# [Aim of the exercise]
If a record contains a picture, skip the picture and transcribe the rest exactly.

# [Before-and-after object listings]
============

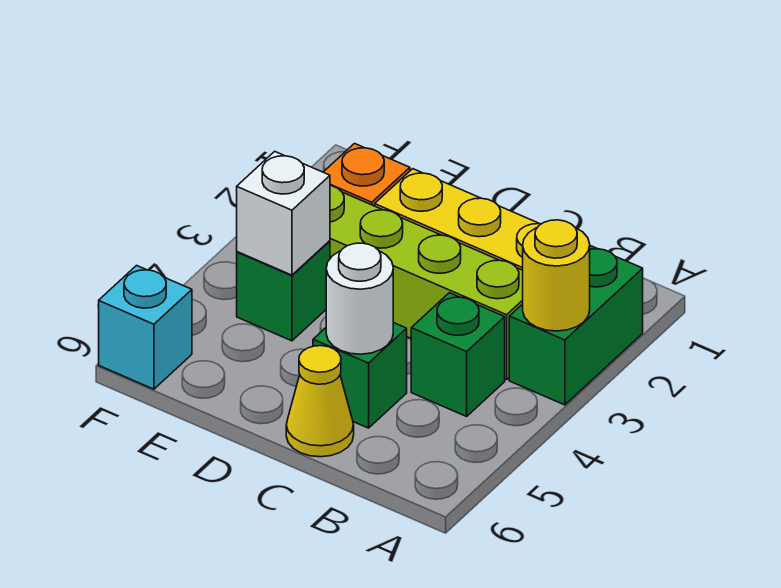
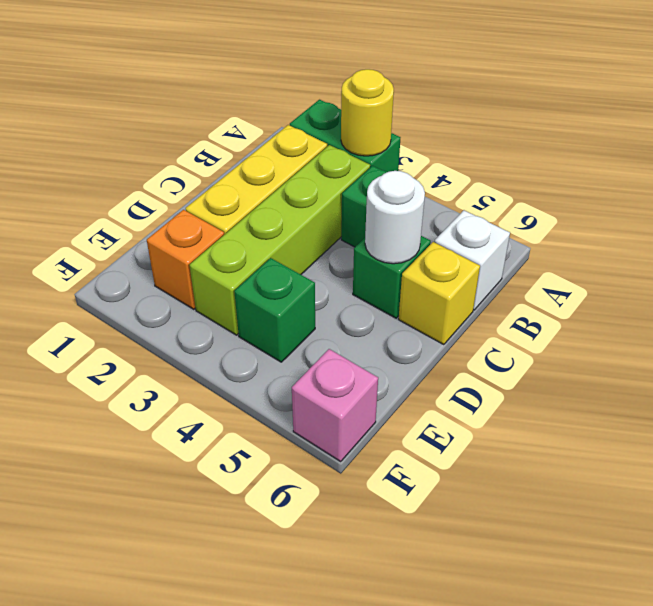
yellow cone C6 level 1 -> yellow brick C6 level 1
white brick E4 level 2 -> white brick B6 level 1
cyan brick F6 level 1 -> pink brick F6 level 1

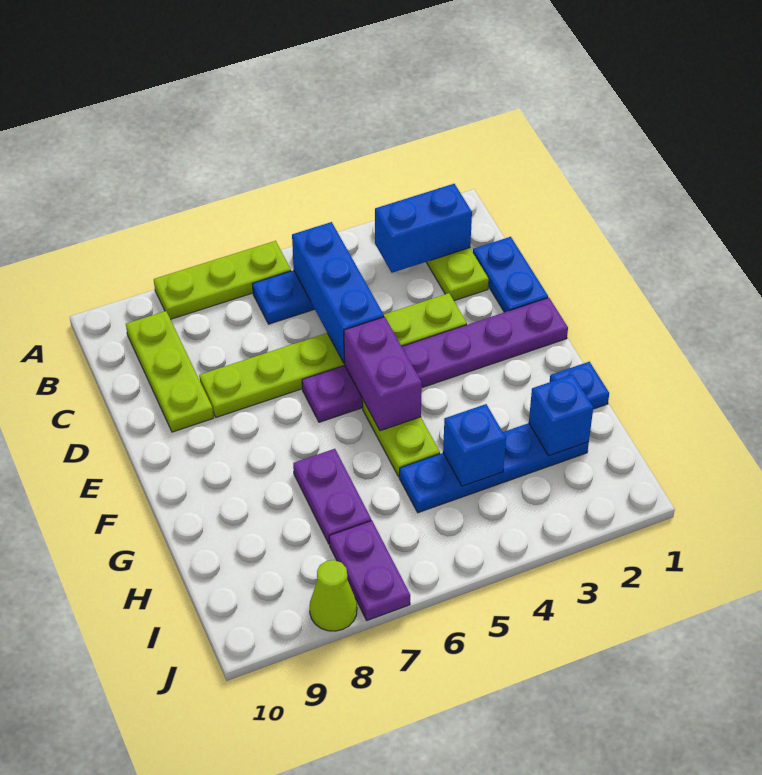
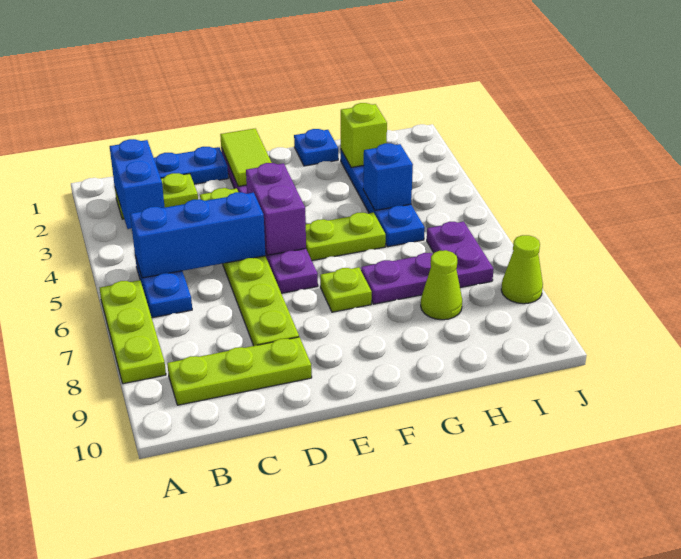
none -> lime tile E1:E2 level 2
purple brick E5:F5 level 2 -> purple brick E4:E5 level 2
none -> lime plate F7 level 1
blue brick H2 level 2 -> lime brick H2 level 2
none -> lime cone H8 level 1
purple plate I7:J7 level 1 -> purple plate I6:I7 level 1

============

# [Expected output]
yellow cone C6 level 1 -> yellow brick C6 level 1
white brick E4 level 2 -> white brick B6 level 1
cyan brick F6 level 1 -> pink brick F6 level 1

none -> lime tile E1:E2 level 2
purple brick E5:F5 level 2 -> purple brick E4:E5 level 2
none -> lime plate F7 level 1
blue brick H2 level 2 -> lime brick H2 level 2
none -> lime cone H8 level 1
purple plate I7:J7 level 1 -> purple plate I6:I7 level 1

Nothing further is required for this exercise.